• _TASK DETAILS_: The records that follow are to be transcribed in full, leaving out each picture.

• _WORKING DATA_:
::::::

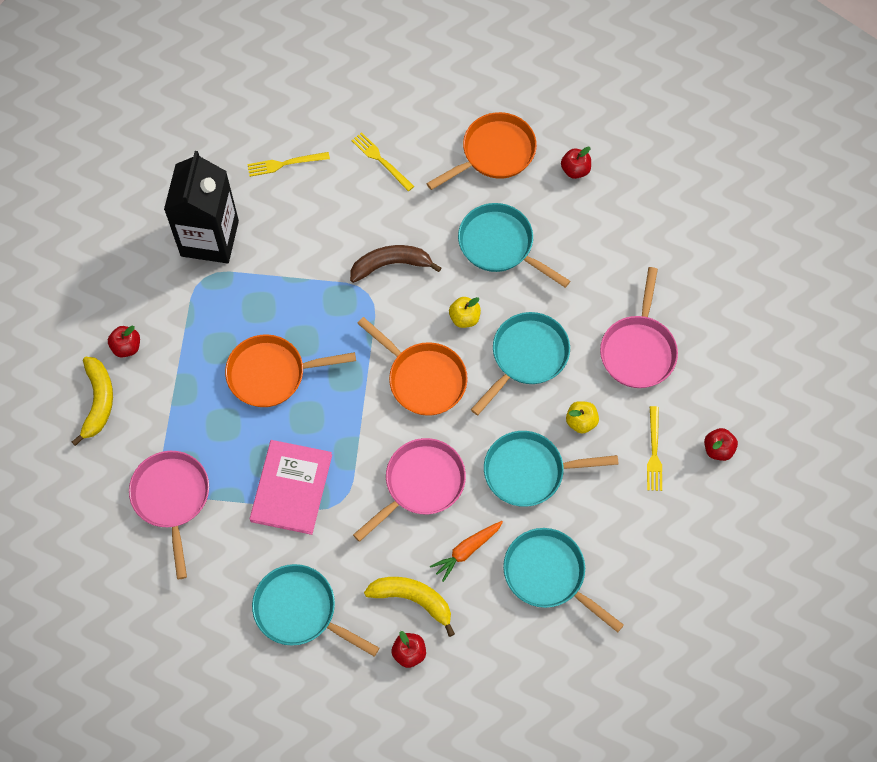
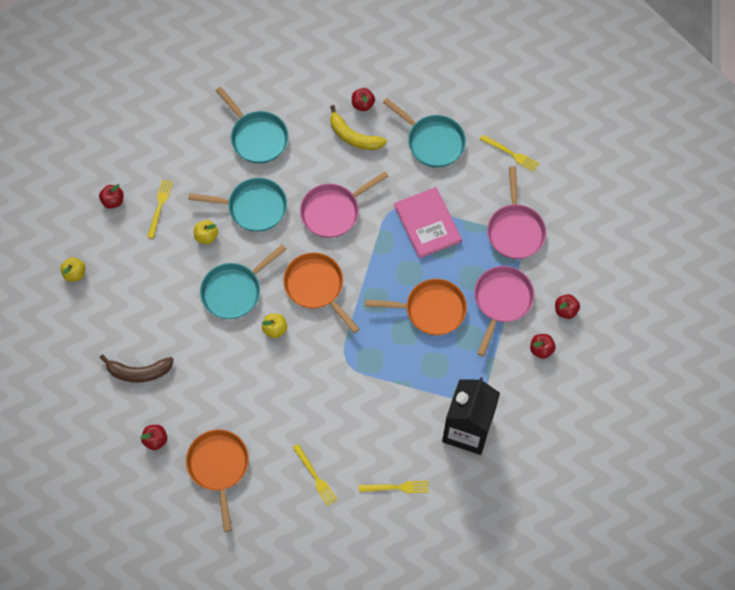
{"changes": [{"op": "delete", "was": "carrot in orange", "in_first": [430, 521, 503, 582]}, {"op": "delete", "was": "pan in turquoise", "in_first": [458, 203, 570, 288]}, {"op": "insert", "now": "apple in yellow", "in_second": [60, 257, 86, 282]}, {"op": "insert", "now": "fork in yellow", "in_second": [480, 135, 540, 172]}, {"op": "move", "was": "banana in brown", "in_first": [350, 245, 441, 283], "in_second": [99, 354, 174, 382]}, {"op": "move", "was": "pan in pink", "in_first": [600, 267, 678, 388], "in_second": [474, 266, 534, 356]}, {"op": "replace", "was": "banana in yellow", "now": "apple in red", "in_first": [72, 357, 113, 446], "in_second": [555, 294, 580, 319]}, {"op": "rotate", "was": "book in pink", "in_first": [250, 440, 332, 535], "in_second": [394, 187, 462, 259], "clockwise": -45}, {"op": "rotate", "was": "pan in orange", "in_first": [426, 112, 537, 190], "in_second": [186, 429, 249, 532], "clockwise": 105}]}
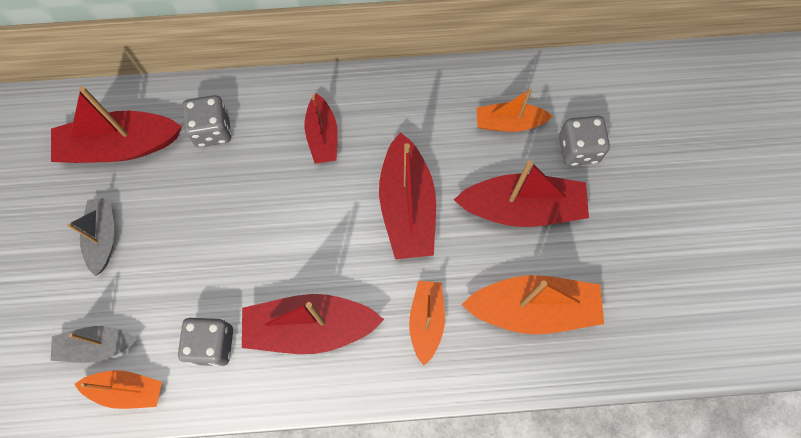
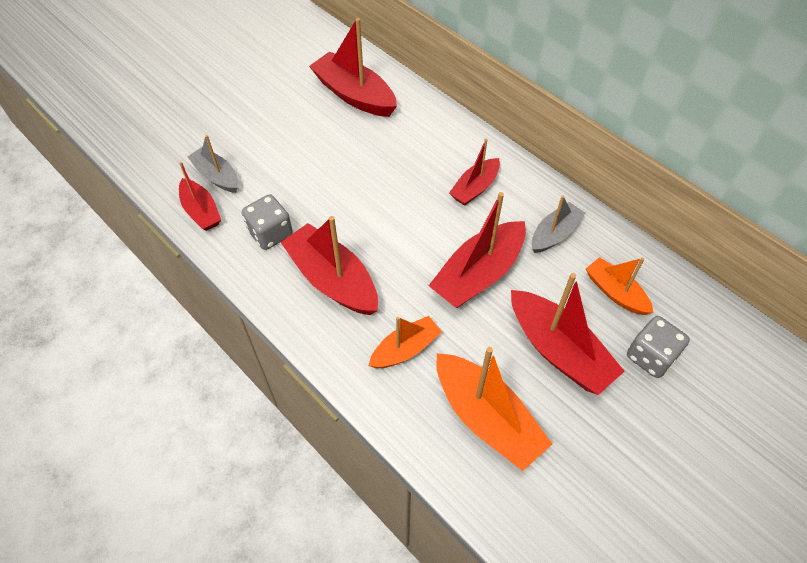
{"changes": [{"op": "delete", "was": "dice in grey", "in_first": [182, 95, 231, 147]}, {"op": "move", "was": "boat in grey", "in_first": [67, 198, 114, 276], "in_second": [532, 196, 585, 253]}, {"op": "recolor", "was": "boat in orange", "now": "boat in red", "in_first": [74, 370, 162, 409], "in_second": [179, 162, 221, 231]}]}
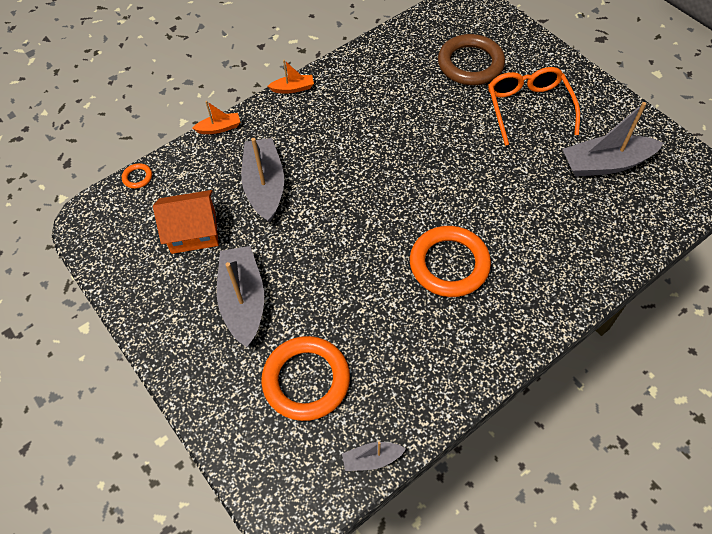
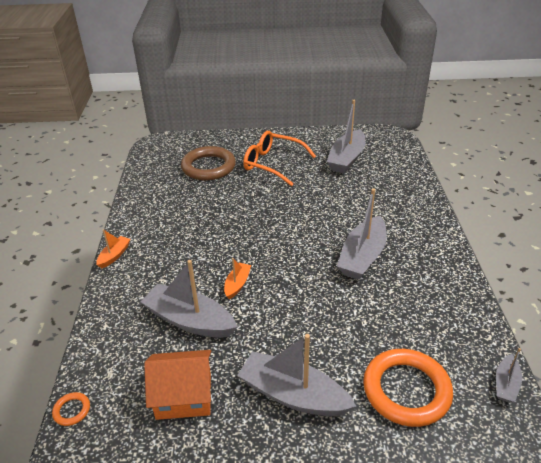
{"changes": [{"op": "move", "was": "boat in orange", "in_first": [192, 101, 240, 134], "in_second": [224, 258, 251, 299]}, {"op": "replace", "was": "ring in orange", "now": "boat in grey", "in_first": [410, 226, 491, 297], "in_second": [337, 188, 387, 280]}, {"op": "rotate", "was": "house in orange", "in_first": [153, 190, 219, 254], "in_second": [144, 350, 211, 420], "clockwise": 60}]}
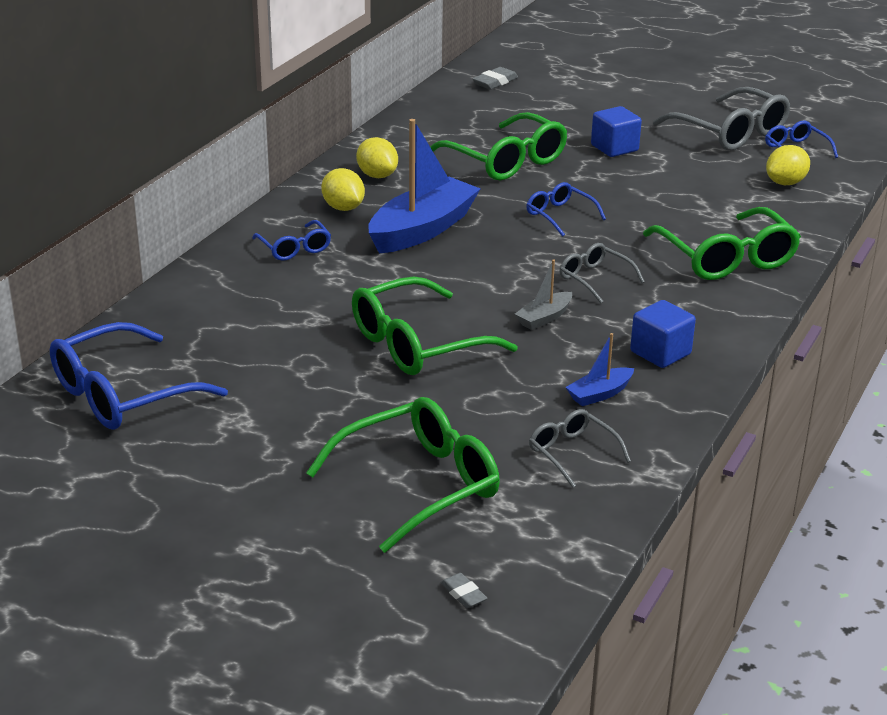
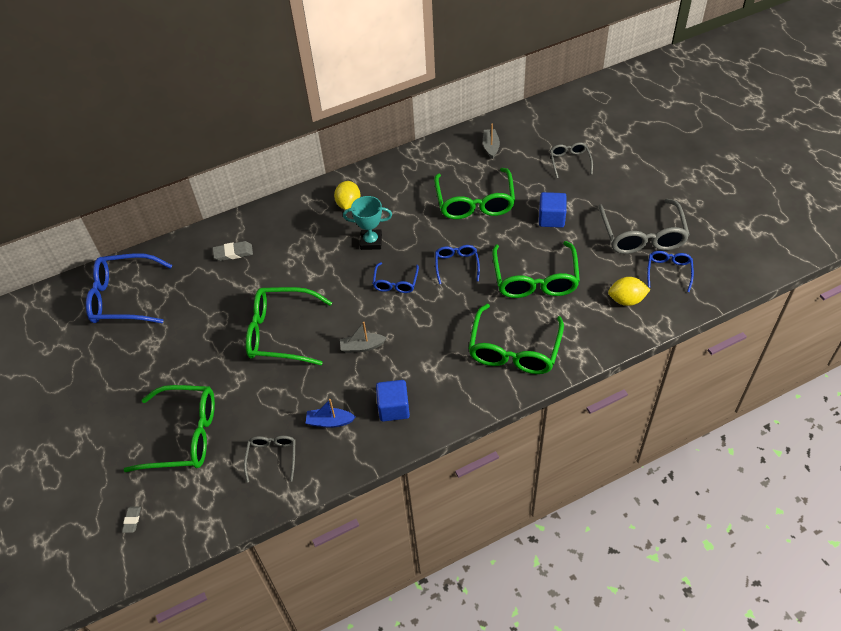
{"changes": [{"op": "delete", "was": "lemon in yellow", "in_first": [356, 137, 398, 178]}, {"op": "insert", "now": "boat in grey", "in_second": [483, 124, 500, 159]}, {"op": "insert", "now": "glasses in green", "in_second": [492, 241, 580, 298]}, {"op": "move", "was": "glasses in blue", "in_first": [252, 220, 331, 261], "in_second": [372, 262, 419, 293]}, {"op": "move", "was": "eraser in grey", "in_first": [472, 67, 518, 90], "in_second": [213, 241, 253, 261]}, {"op": "move", "was": "glasses in grey", "in_first": [560, 243, 645, 304], "in_second": [550, 142, 593, 178]}, {"op": "replace", "was": "boat in blue", "now": "trophy in turquoise", "in_first": [368, 119, 480, 254], "in_second": [343, 196, 392, 250]}]}
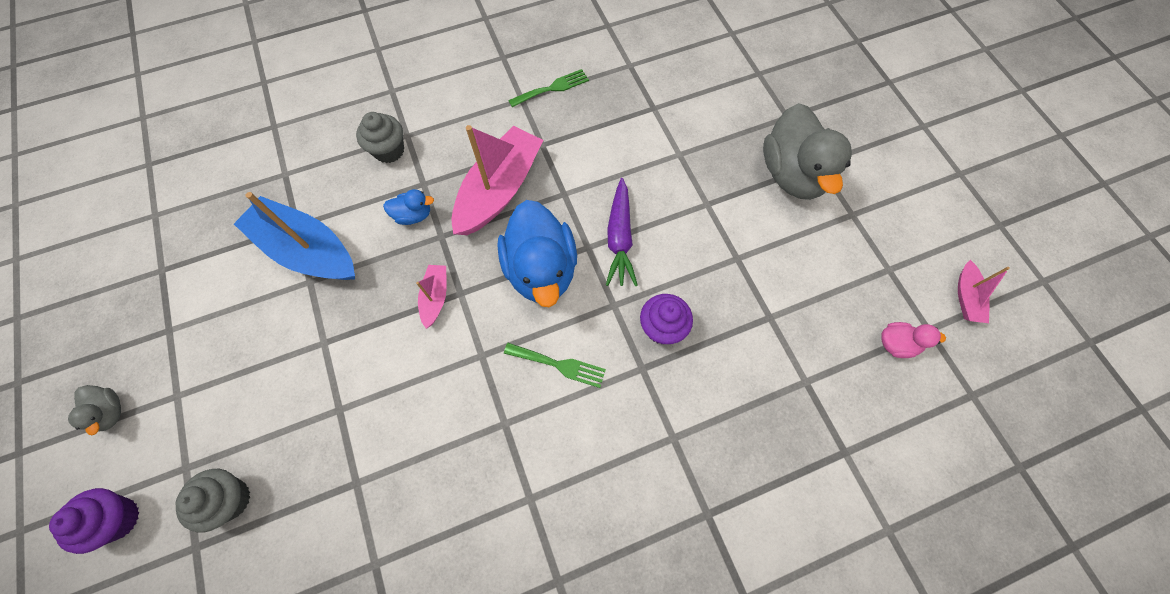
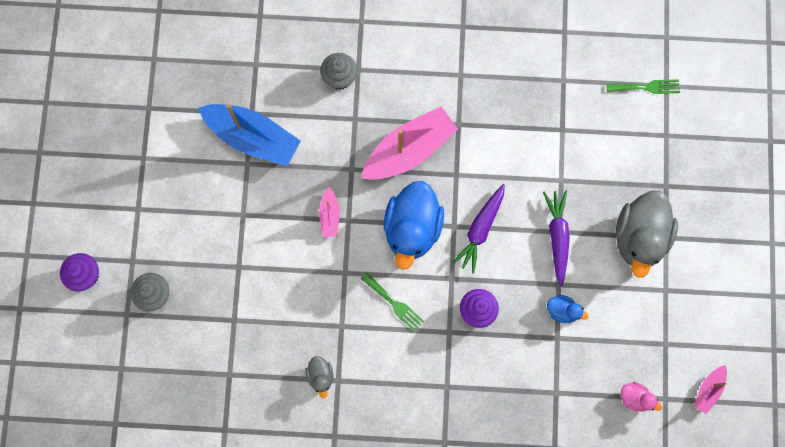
{"changes": [{"op": "insert", "now": "carrot in purple", "in_second": [543, 191, 570, 286]}, {"op": "move", "was": "duck in grey", "in_first": [68, 385, 121, 435], "in_second": [306, 356, 334, 399]}, {"op": "move", "was": "duck in blue", "in_first": [383, 189, 434, 225], "in_second": [547, 295, 588, 323]}, {"op": "move", "was": "fork in green", "in_first": [508, 69, 589, 107], "in_second": [607, 79, 680, 94]}, {"op": "rotate", "was": "boat in blue", "in_first": [234, 192, 355, 280], "in_second": [199, 104, 300, 166], "clockwise": 150}, {"op": "rotate", "was": "boat in pink", "in_first": [416, 265, 447, 329], "in_second": [319, 187, 340, 237], "clockwise": 150}]}
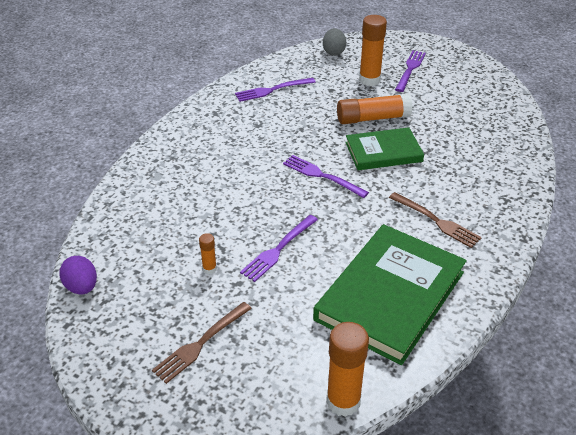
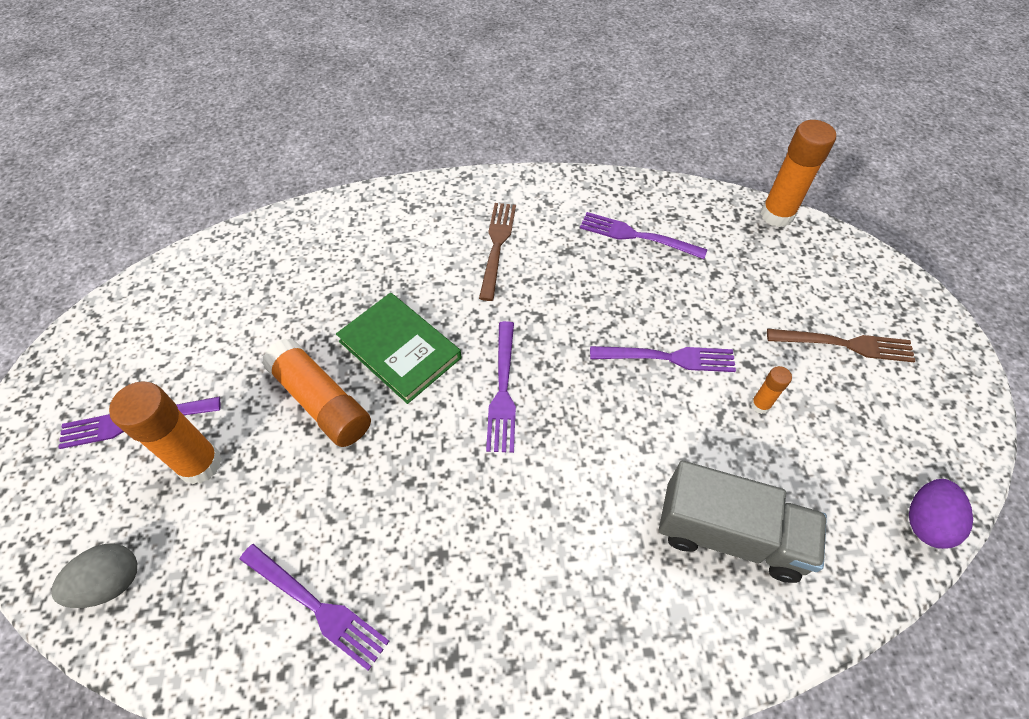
{"changes": [{"op": "insert", "now": "truck in grey", "in_second": [659, 461, 827, 583]}, {"op": "replace", "was": "book in green", "now": "fork in purple", "in_first": [313, 224, 467, 365], "in_second": [580, 212, 707, 259]}]}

::::::

• _EXERCISE RESULT_:
{"changes": [{"op": "delete", "was": "carrot in orange", "in_first": [430, 521, 503, 582]}, {"op": "delete", "was": "pan in turquoise", "in_first": [458, 203, 570, 288]}, {"op": "insert", "now": "apple in yellow", "in_second": [60, 257, 86, 282]}, {"op": "insert", "now": "fork in yellow", "in_second": [480, 135, 540, 172]}, {"op": "move", "was": "banana in brown", "in_first": [350, 245, 441, 283], "in_second": [99, 354, 174, 382]}, {"op": "move", "was": "pan in pink", "in_first": [600, 267, 678, 388], "in_second": [474, 266, 534, 356]}, {"op": "replace", "was": "banana in yellow", "now": "apple in red", "in_first": [72, 357, 113, 446], "in_second": [555, 294, 580, 319]}, {"op": "rotate", "was": "book in pink", "in_first": [250, 440, 332, 535], "in_second": [394, 187, 462, 259], "clockwise": -45}, {"op": "rotate", "was": "pan in orange", "in_first": [426, 112, 537, 190], "in_second": [186, 429, 249, 532], "clockwise": 105}]}
{"changes": [{"op": "delete", "was": "dice in grey", "in_first": [182, 95, 231, 147]}, {"op": "move", "was": "boat in grey", "in_first": [67, 198, 114, 276], "in_second": [532, 196, 585, 253]}, {"op": "recolor", "was": "boat in orange", "now": "boat in red", "in_first": [74, 370, 162, 409], "in_second": [179, 162, 221, 231]}]}
{"changes": [{"op": "move", "was": "boat in orange", "in_first": [192, 101, 240, 134], "in_second": [224, 258, 251, 299]}, {"op": "replace", "was": "ring in orange", "now": "boat in grey", "in_first": [410, 226, 491, 297], "in_second": [337, 188, 387, 280]}, {"op": "rotate", "was": "house in orange", "in_first": [153, 190, 219, 254], "in_second": [144, 350, 211, 420], "clockwise": 60}]}
{"changes": [{"op": "delete", "was": "lemon in yellow", "in_first": [356, 137, 398, 178]}, {"op": "insert", "now": "boat in grey", "in_second": [483, 124, 500, 159]}, {"op": "insert", "now": "glasses in green", "in_second": [492, 241, 580, 298]}, {"op": "move", "was": "glasses in blue", "in_first": [252, 220, 331, 261], "in_second": [372, 262, 419, 293]}, {"op": "move", "was": "eraser in grey", "in_first": [472, 67, 518, 90], "in_second": [213, 241, 253, 261]}, {"op": "move", "was": "glasses in grey", "in_first": [560, 243, 645, 304], "in_second": [550, 142, 593, 178]}, {"op": "replace", "was": "boat in blue", "now": "trophy in turquoise", "in_first": [368, 119, 480, 254], "in_second": [343, 196, 392, 250]}]}
{"changes": [{"op": "insert", "now": "carrot in purple", "in_second": [543, 191, 570, 286]}, {"op": "move", "was": "duck in grey", "in_first": [68, 385, 121, 435], "in_second": [306, 356, 334, 399]}, {"op": "move", "was": "duck in blue", "in_first": [383, 189, 434, 225], "in_second": [547, 295, 588, 323]}, {"op": "move", "was": "fork in green", "in_first": [508, 69, 589, 107], "in_second": [607, 79, 680, 94]}, {"op": "rotate", "was": "boat in blue", "in_first": [234, 192, 355, 280], "in_second": [199, 104, 300, 166], "clockwise": 150}, {"op": "rotate", "was": "boat in pink", "in_first": [416, 265, 447, 329], "in_second": [319, 187, 340, 237], "clockwise": 150}]}
{"changes": [{"op": "insert", "now": "truck in grey", "in_second": [659, 461, 827, 583]}, {"op": "replace", "was": "book in green", "now": "fork in purple", "in_first": [313, 224, 467, 365], "in_second": [580, 212, 707, 259]}]}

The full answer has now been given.